ASSIGNMENT:
In the records that follow, find each line containing "VREF" and copy it.

Stored entries
=== Section Start ===

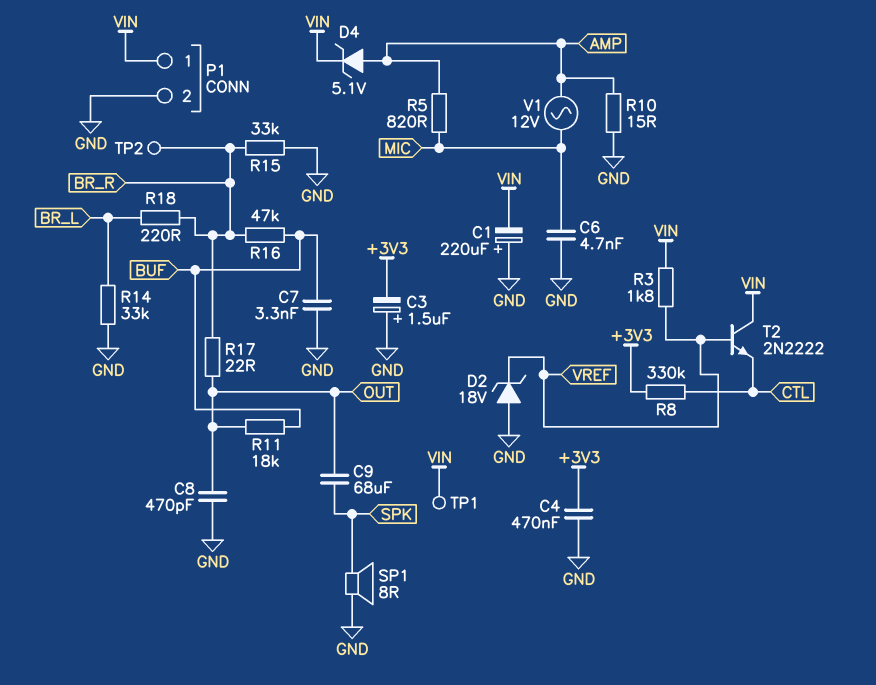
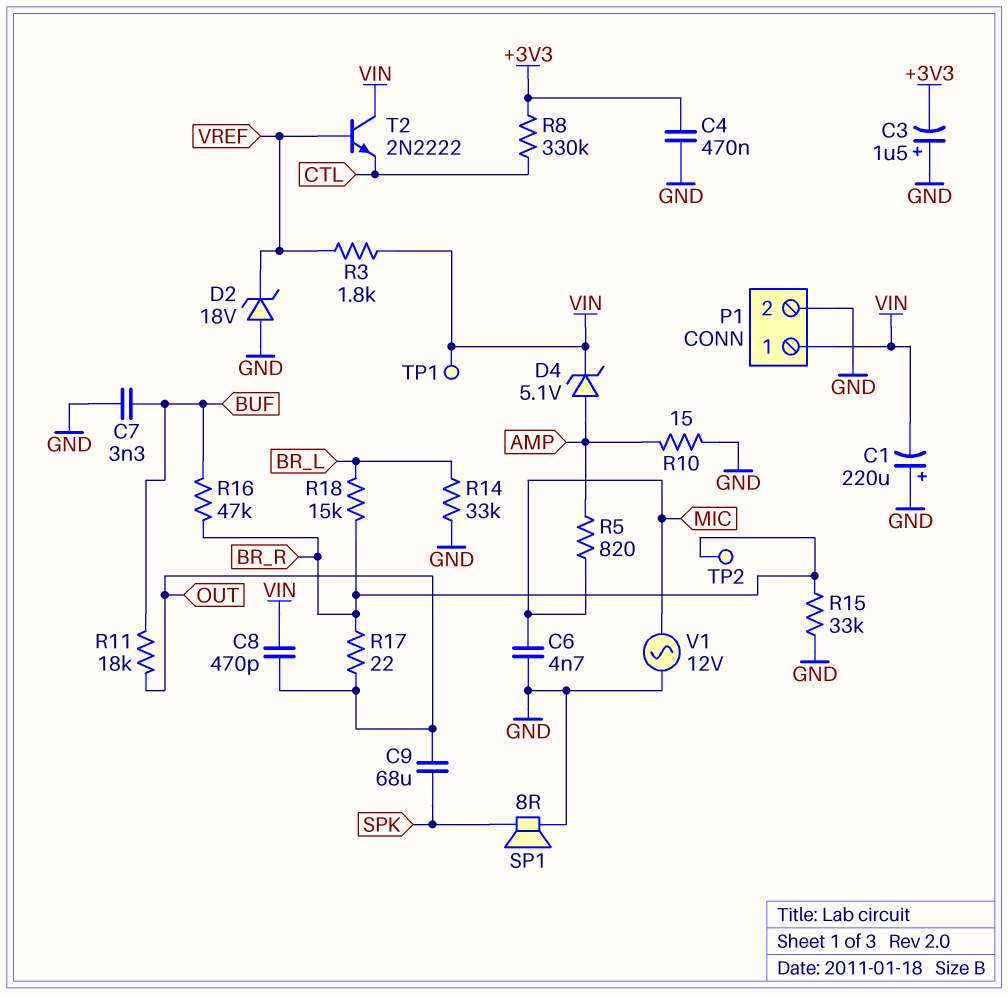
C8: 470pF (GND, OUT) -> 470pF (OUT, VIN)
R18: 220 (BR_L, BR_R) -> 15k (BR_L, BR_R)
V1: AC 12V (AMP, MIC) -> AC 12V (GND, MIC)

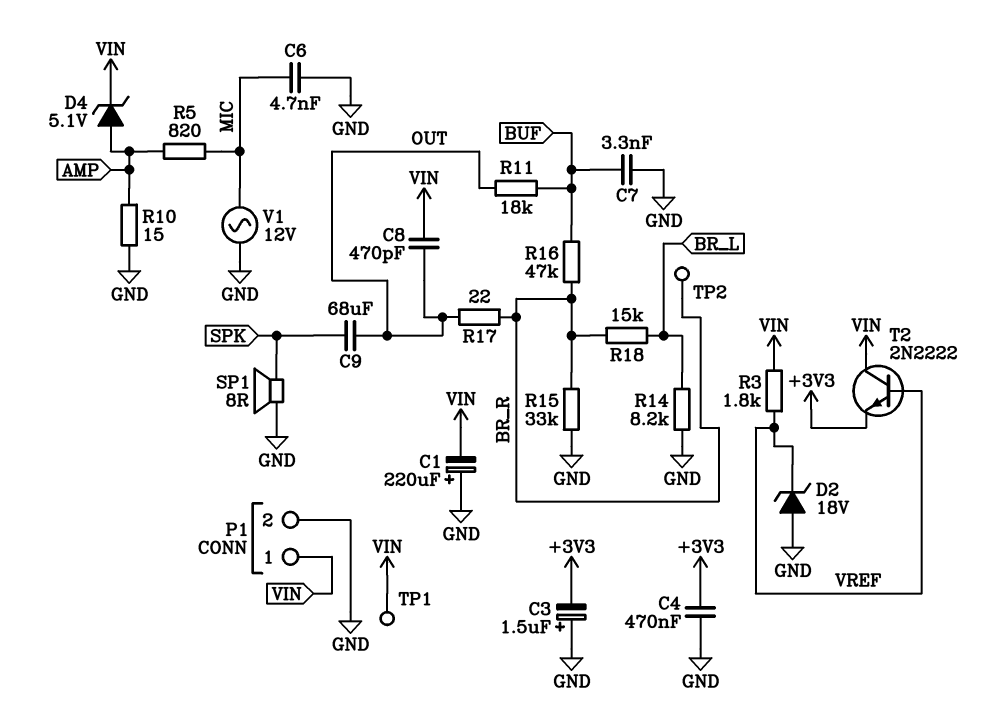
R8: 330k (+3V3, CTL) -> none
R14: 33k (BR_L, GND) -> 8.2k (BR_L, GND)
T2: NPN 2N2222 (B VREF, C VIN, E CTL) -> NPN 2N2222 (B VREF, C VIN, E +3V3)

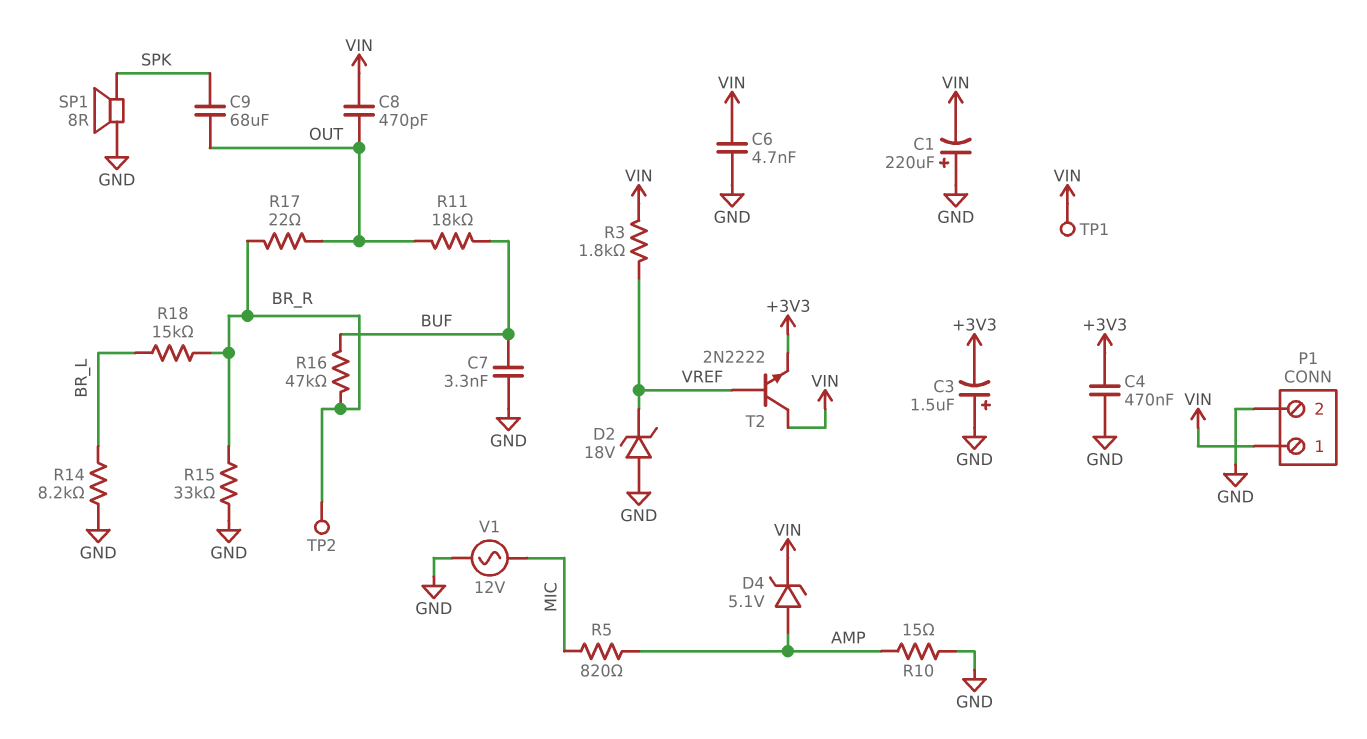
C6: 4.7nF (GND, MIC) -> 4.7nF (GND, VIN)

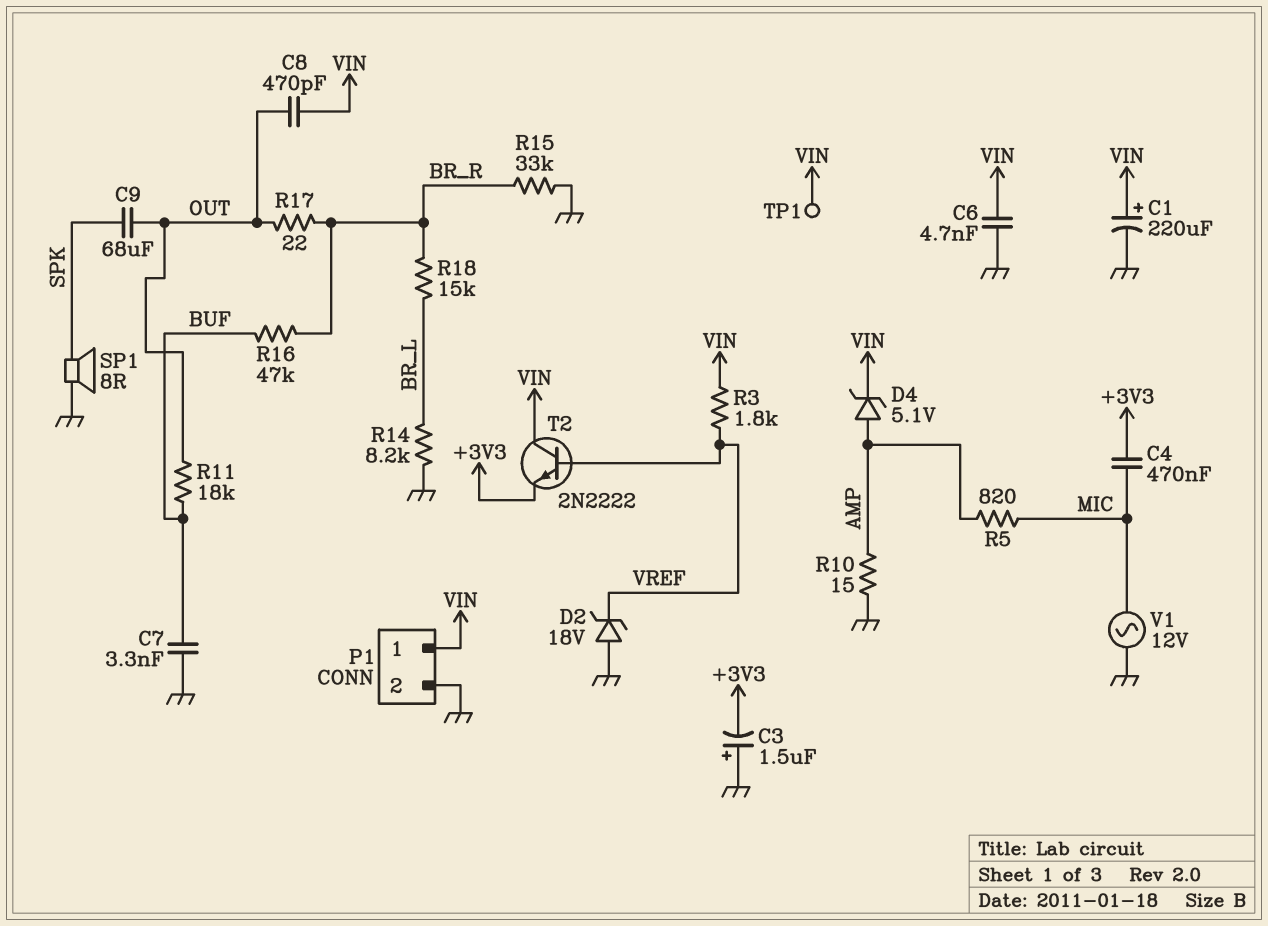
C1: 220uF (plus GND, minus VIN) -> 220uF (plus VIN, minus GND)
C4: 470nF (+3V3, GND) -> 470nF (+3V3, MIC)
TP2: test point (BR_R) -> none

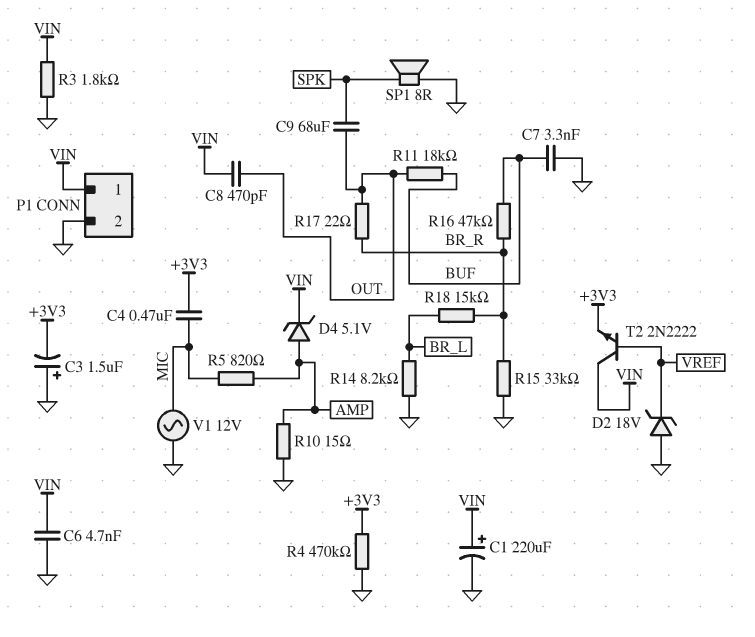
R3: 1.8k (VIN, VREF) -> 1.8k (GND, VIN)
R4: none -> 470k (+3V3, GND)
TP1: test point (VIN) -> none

=== Section End ===

ANSWER FOR THE TASK:
T2: NPN 2N2222 (B VREF, C VIN, E CTL) -> NPN 2N2222 (B VREF, C VIN, E +3V3)
R3: 1.8k (VIN, VREF) -> 1.8k (GND, VIN)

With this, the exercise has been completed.